To do: The response must reproduce exactly every line of the material below holding the word "purple".

Dataset entries:

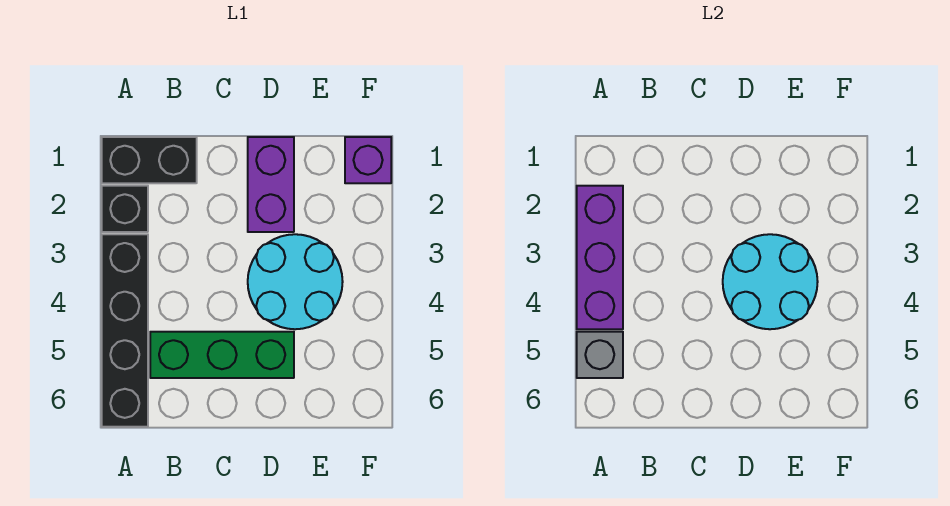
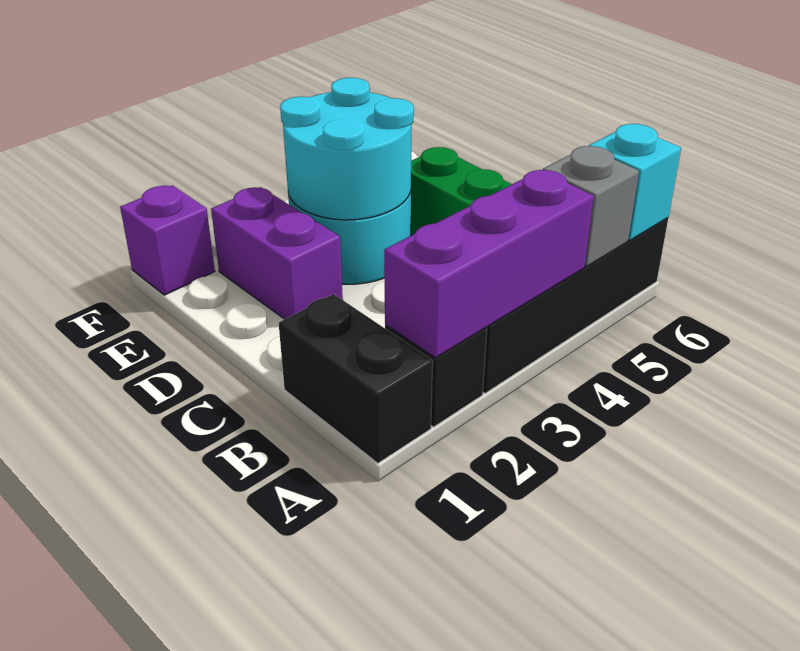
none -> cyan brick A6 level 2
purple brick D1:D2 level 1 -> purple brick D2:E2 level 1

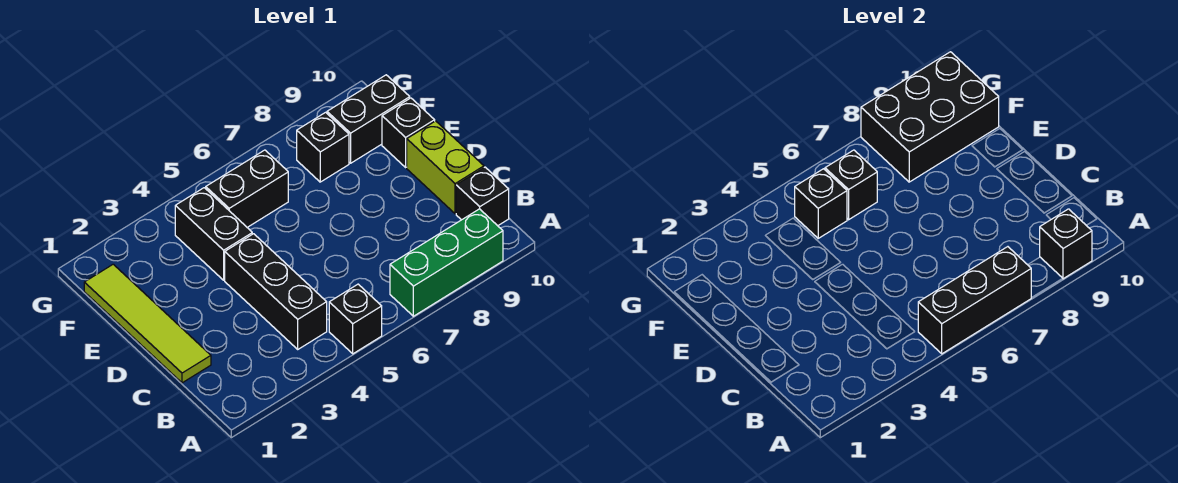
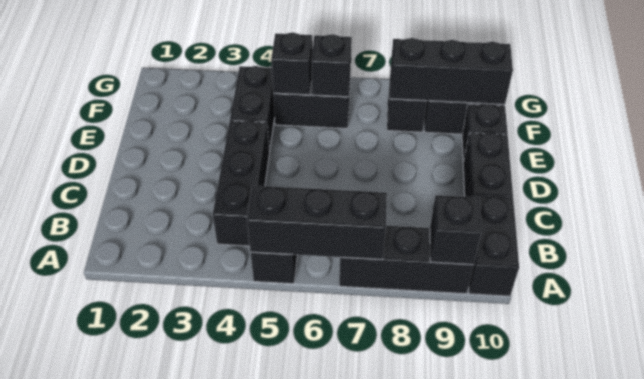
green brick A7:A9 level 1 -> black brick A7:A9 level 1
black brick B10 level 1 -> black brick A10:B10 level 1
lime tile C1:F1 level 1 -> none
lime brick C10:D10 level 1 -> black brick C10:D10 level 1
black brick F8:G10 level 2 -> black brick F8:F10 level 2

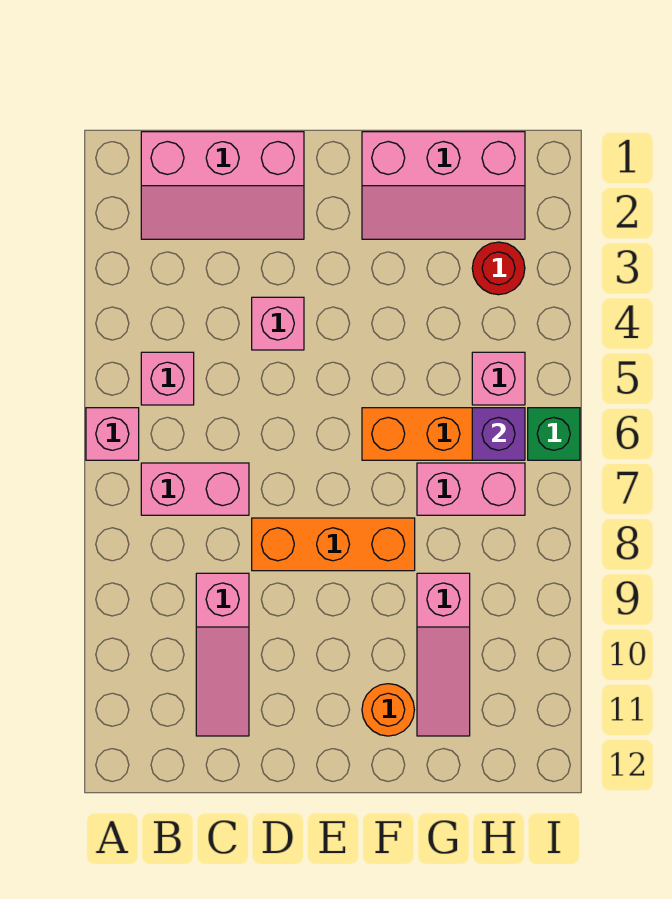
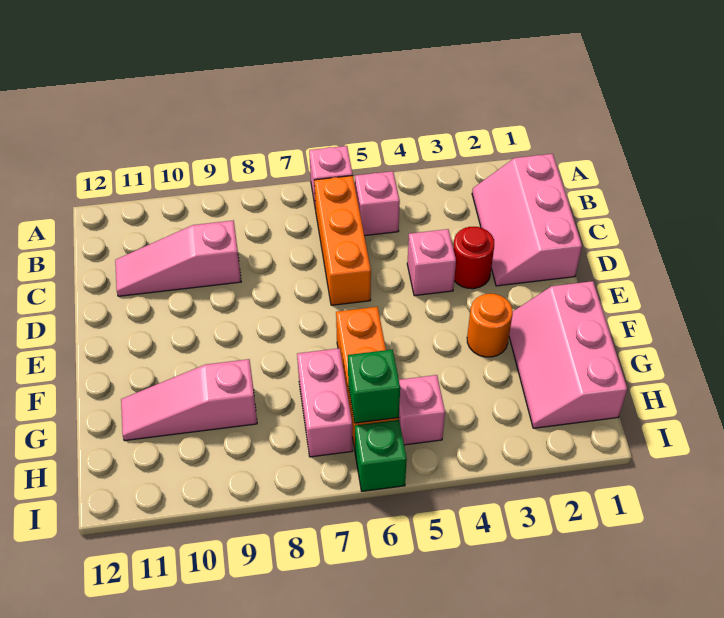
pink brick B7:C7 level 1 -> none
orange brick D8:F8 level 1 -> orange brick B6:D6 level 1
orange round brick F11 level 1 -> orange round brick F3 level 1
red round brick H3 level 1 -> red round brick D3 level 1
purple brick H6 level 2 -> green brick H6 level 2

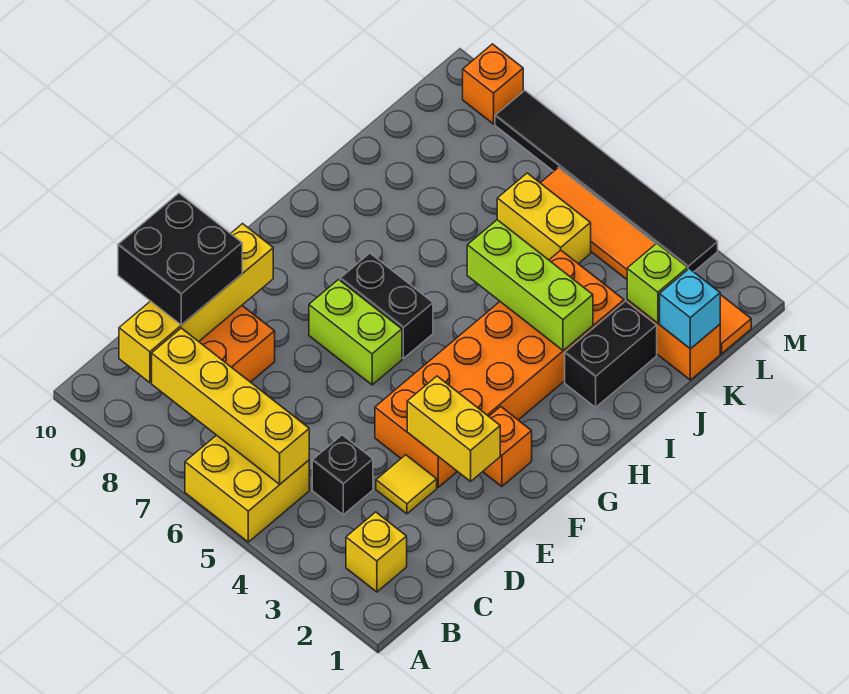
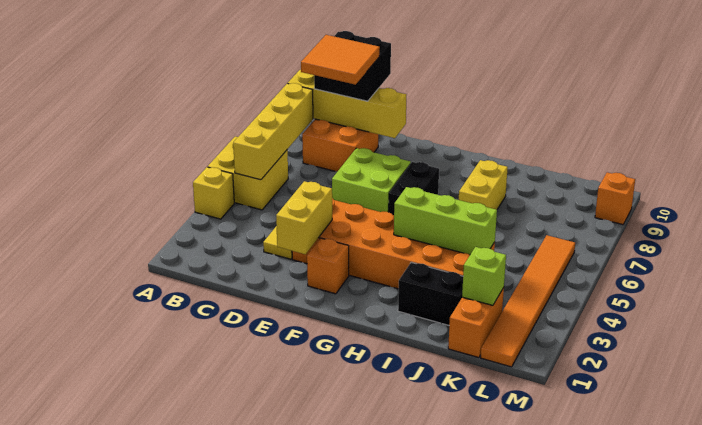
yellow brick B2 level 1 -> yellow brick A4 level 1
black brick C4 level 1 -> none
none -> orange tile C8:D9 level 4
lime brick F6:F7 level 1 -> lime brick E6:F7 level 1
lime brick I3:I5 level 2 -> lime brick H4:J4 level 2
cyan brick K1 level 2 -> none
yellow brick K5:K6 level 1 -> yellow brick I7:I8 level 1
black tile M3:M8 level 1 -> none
==
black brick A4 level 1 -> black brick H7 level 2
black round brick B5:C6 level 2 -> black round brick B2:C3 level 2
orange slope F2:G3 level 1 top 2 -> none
* * *
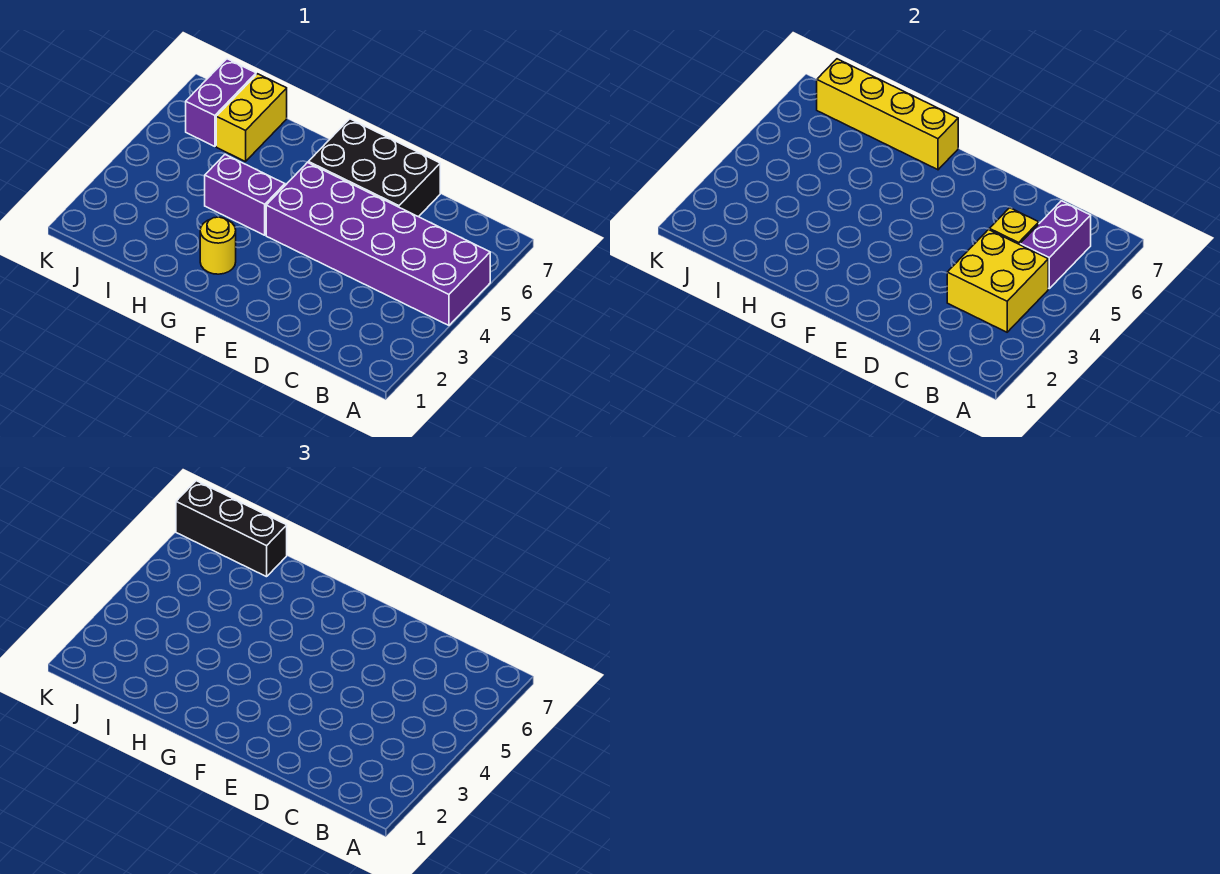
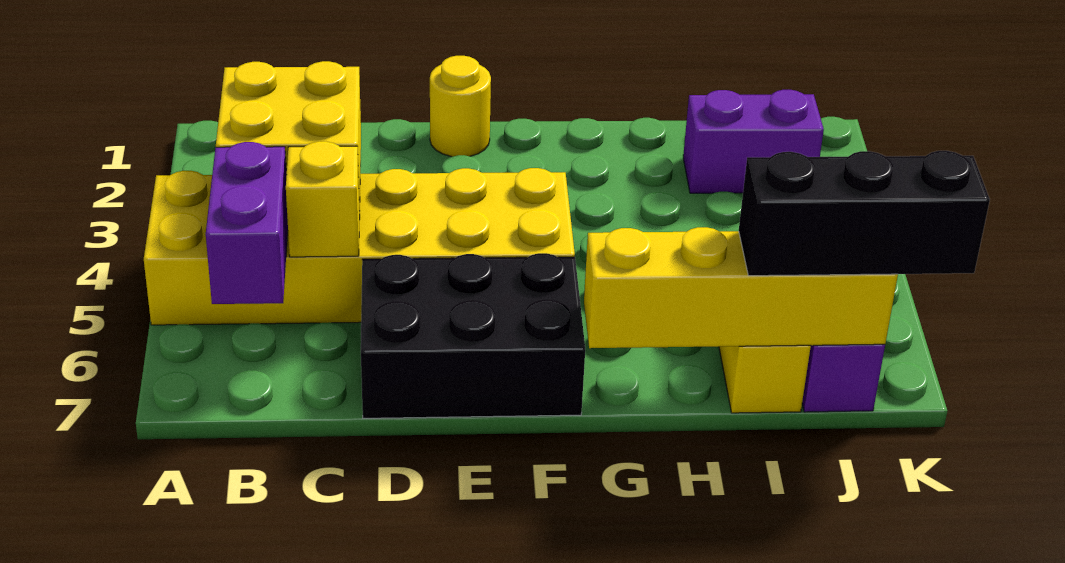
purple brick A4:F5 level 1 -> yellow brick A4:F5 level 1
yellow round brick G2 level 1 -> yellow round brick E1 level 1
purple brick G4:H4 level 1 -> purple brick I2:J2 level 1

Reply:
purple brick D1:D2 level 1 -> purple brick D2:E2 level 1
purple brick H6 level 2 -> green brick H6 level 2
purple brick A4:F5 level 1 -> yellow brick A4:F5 level 1
purple brick G4:H4 level 1 -> purple brick I2:J2 level 1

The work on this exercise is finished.